▸ **Directions**: Please reproduce all the records exactly while leaving out their pictures.

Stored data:
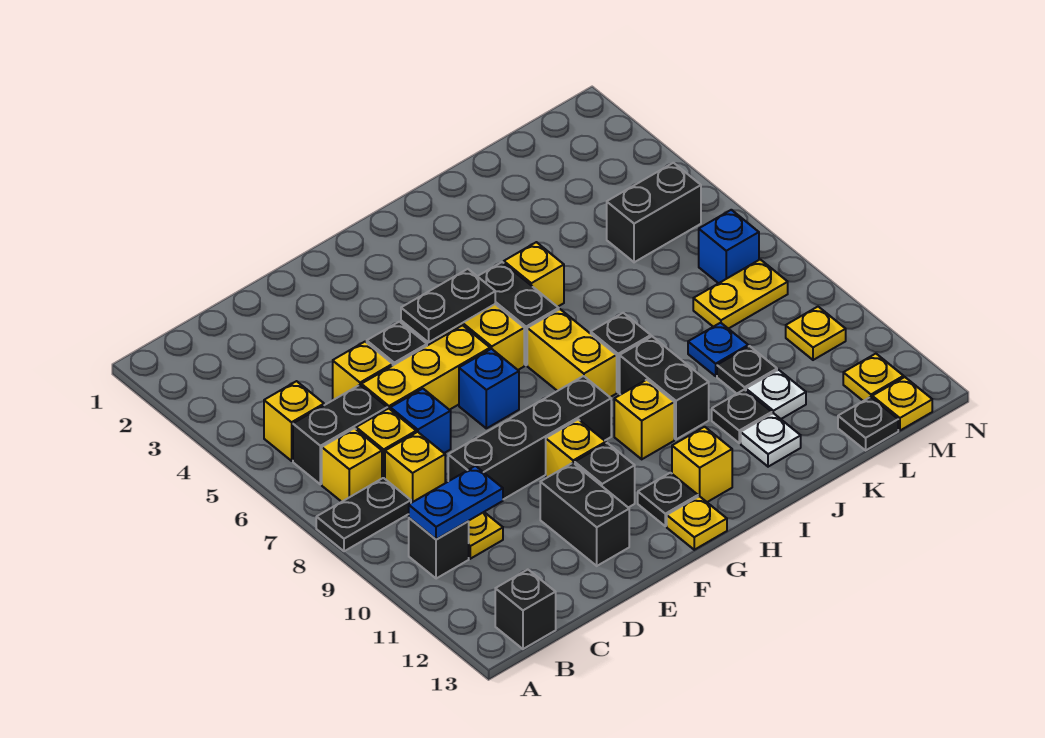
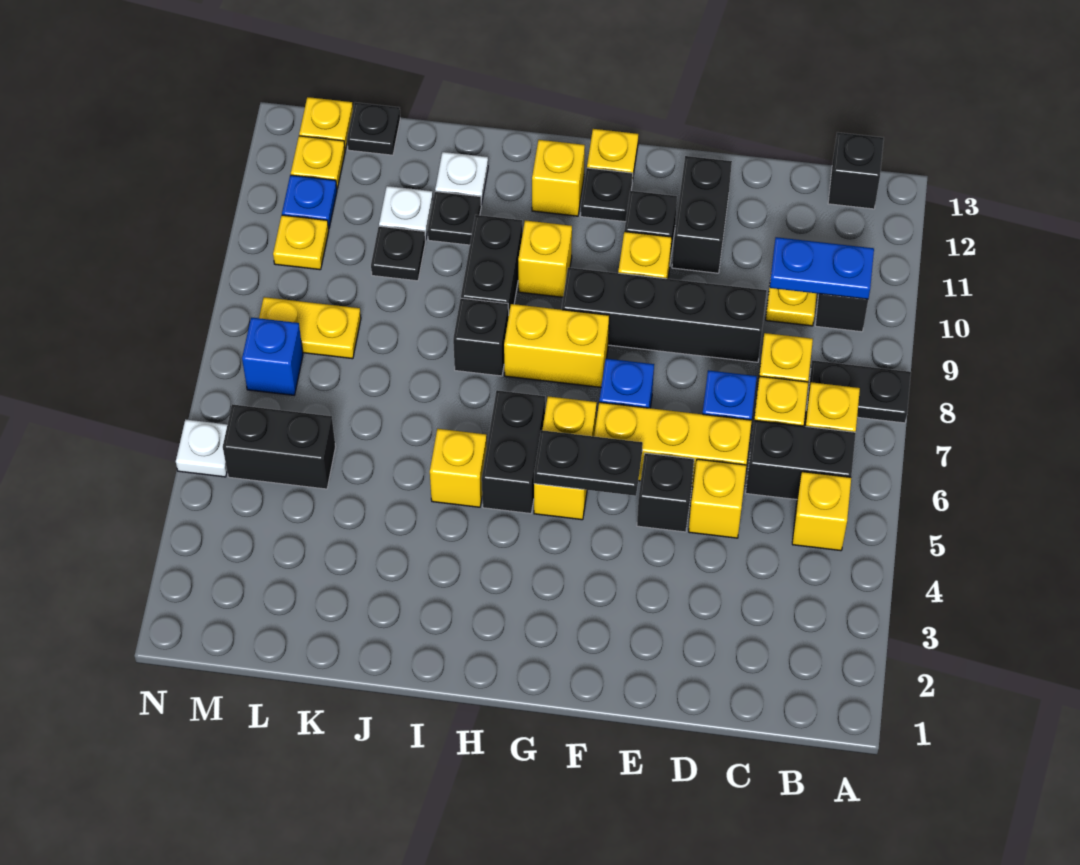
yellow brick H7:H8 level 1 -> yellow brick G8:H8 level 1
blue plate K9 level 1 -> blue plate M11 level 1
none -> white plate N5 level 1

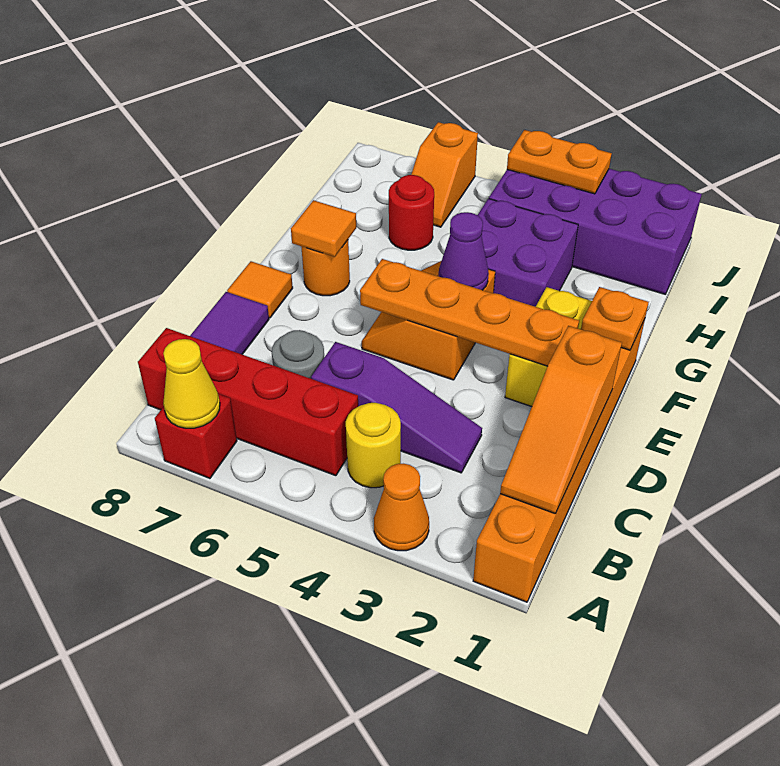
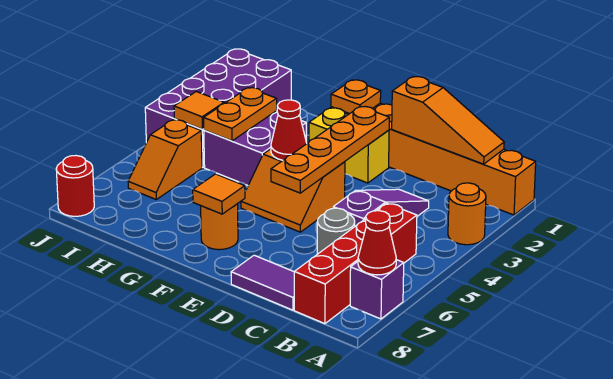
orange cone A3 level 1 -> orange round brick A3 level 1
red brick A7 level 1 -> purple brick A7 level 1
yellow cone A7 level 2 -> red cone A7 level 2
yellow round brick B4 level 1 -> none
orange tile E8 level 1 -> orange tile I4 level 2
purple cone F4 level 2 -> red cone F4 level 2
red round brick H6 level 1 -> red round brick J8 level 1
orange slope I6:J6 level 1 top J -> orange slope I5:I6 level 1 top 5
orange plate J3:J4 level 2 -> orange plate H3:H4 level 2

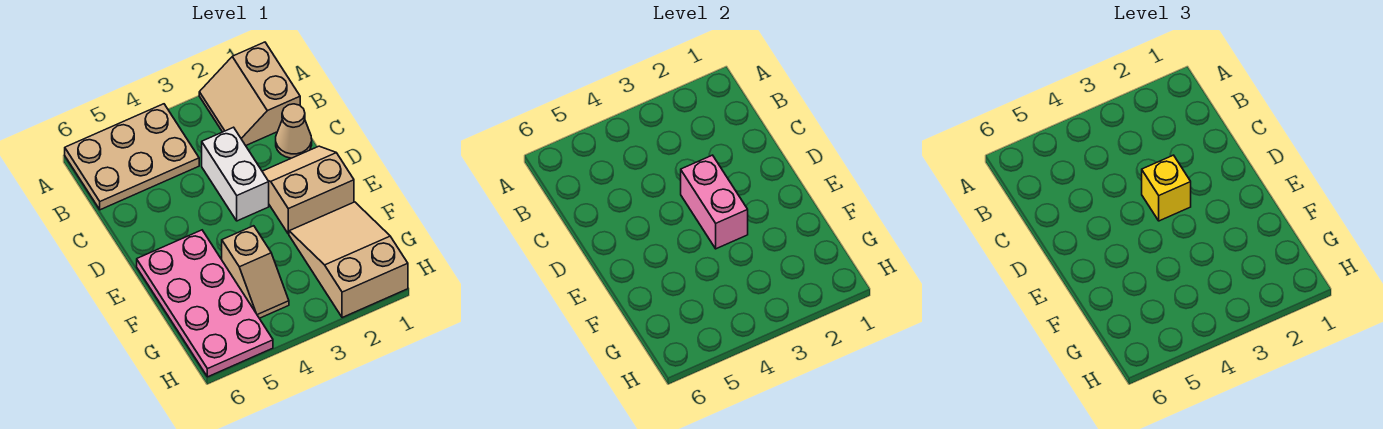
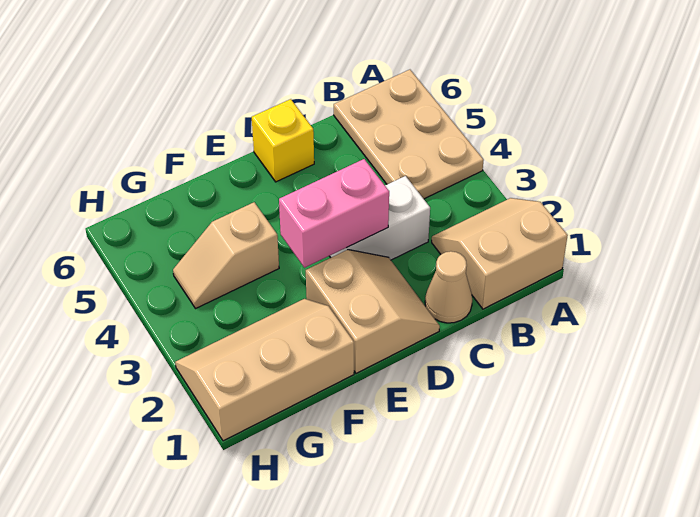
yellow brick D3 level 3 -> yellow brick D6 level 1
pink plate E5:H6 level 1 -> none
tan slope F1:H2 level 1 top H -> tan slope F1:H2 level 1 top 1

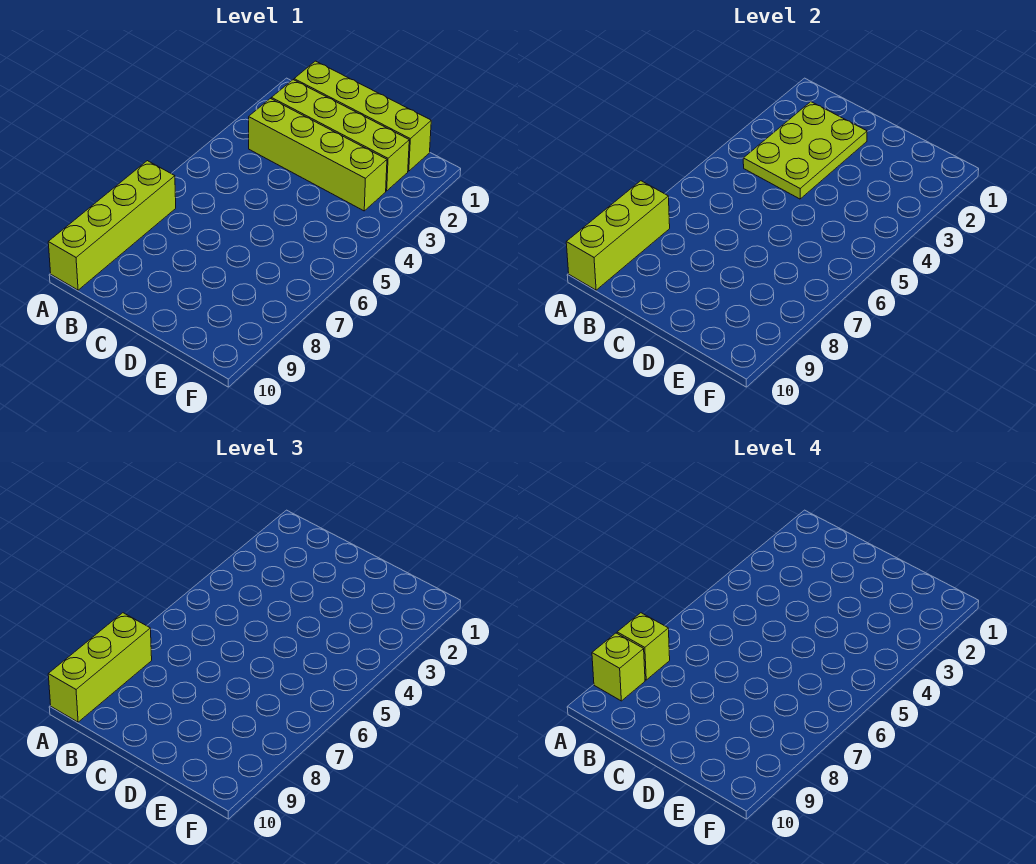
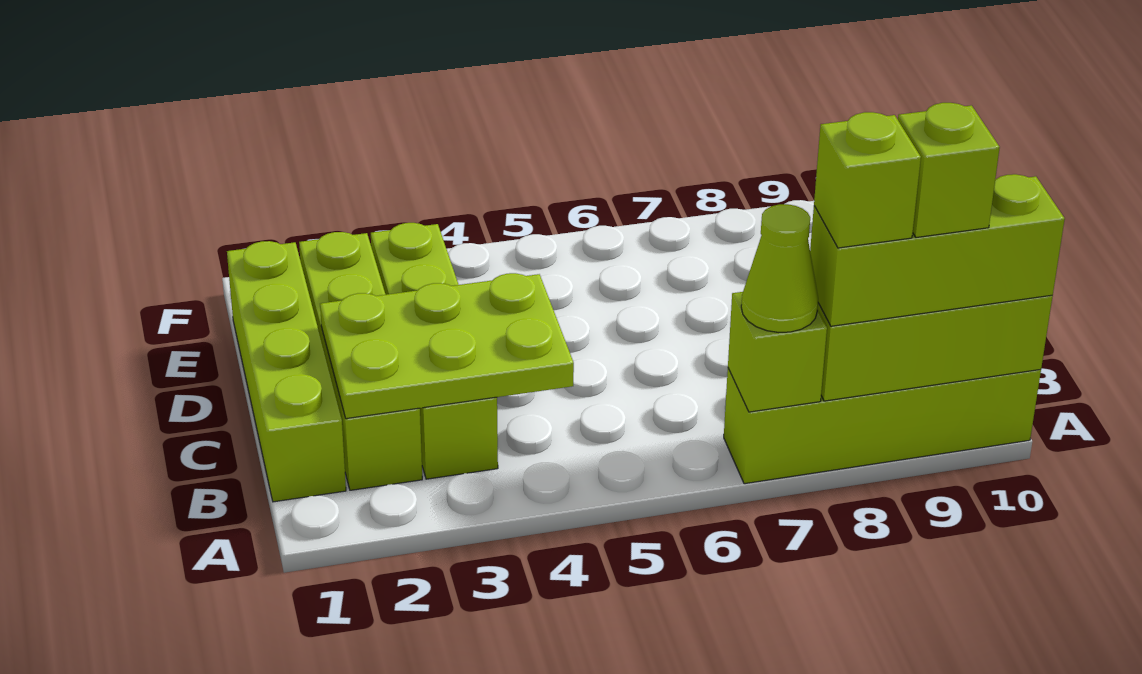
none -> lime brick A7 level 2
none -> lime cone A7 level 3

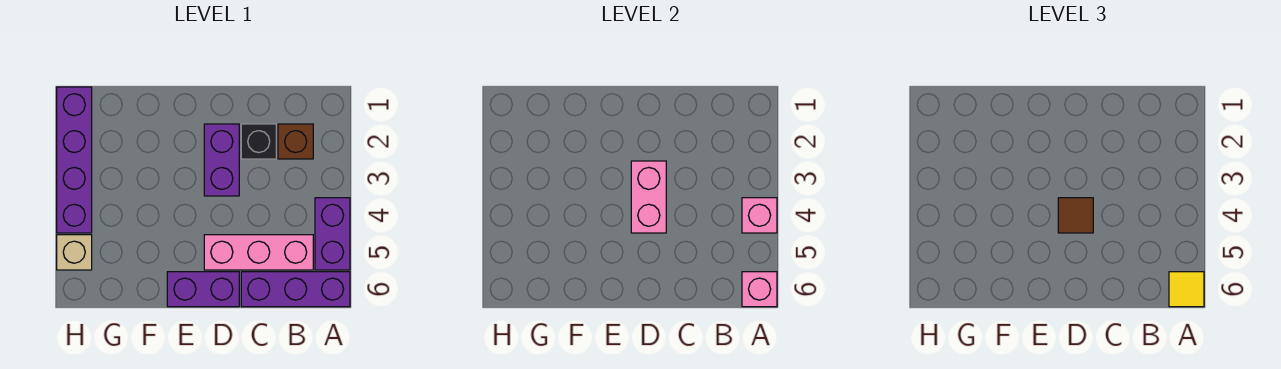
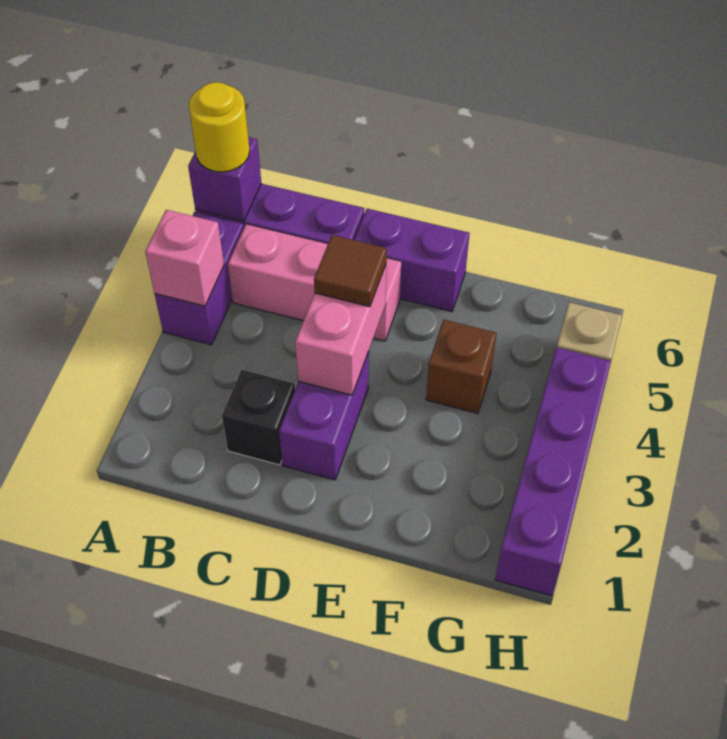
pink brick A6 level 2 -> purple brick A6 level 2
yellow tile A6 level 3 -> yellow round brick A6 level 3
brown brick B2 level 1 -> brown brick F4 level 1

▸ **The answer**:
yellow brick H7:H8 level 1 -> yellow brick G8:H8 level 1
blue plate K9 level 1 -> blue plate M11 level 1
none -> white plate N5 level 1

orange cone A3 level 1 -> orange round brick A3 level 1
red brick A7 level 1 -> purple brick A7 level 1
yellow cone A7 level 2 -> red cone A7 level 2
yellow round brick B4 level 1 -> none
orange tile E8 level 1 -> orange tile I4 level 2
purple cone F4 level 2 -> red cone F4 level 2
red round brick H6 level 1 -> red round brick J8 level 1
orange slope I6:J6 level 1 top J -> orange slope I5:I6 level 1 top 5
orange plate J3:J4 level 2 -> orange plate H3:H4 level 2

yellow brick D3 level 3 -> yellow brick D6 level 1
pink plate E5:H6 level 1 -> none
tan slope F1:H2 level 1 top H -> tan slope F1:H2 level 1 top 1

none -> lime brick A7 level 2
none -> lime cone A7 level 3

pink brick A6 level 2 -> purple brick A6 level 2
yellow tile A6 level 3 -> yellow round brick A6 level 3
brown brick B2 level 1 -> brown brick F4 level 1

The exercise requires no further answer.